Records shown Start Marker

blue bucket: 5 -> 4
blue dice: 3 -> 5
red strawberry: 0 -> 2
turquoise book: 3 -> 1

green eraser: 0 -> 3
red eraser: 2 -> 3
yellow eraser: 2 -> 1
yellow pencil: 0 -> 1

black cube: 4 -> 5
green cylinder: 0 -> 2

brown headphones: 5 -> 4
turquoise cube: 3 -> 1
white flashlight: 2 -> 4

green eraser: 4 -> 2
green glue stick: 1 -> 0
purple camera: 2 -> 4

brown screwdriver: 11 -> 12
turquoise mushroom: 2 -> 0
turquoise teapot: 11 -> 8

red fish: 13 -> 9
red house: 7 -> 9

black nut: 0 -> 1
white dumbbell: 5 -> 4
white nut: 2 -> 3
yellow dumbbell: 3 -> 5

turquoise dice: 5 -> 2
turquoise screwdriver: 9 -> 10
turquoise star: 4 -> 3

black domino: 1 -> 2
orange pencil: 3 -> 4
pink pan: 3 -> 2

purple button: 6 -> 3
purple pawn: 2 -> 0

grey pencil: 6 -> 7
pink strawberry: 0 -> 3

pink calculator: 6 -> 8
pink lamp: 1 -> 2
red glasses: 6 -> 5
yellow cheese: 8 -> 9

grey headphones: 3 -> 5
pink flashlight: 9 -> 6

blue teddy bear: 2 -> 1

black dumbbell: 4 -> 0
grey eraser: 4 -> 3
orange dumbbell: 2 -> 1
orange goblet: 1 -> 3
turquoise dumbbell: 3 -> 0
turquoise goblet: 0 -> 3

Records shown End Marker

▶ _Exercise aim_:
Reproduce the entries exactly, starting at their first line and stopping after the line with "brown screwdriver: 11 -> 12".

▶ _Result for this exercise_:
blue bucket: 5 -> 4
blue dice: 3 -> 5
red strawberry: 0 -> 2
turquoise book: 3 -> 1

green eraser: 0 -> 3
red eraser: 2 -> 3
yellow eraser: 2 -> 1
yellow pencil: 0 -> 1

black cube: 4 -> 5
green cylinder: 0 -> 2

brown headphones: 5 -> 4
turquoise cube: 3 -> 1
white flashlight: 2 -> 4

green eraser: 4 -> 2
green glue stick: 1 -> 0
purple camera: 2 -> 4

brown screwdriver: 11 -> 12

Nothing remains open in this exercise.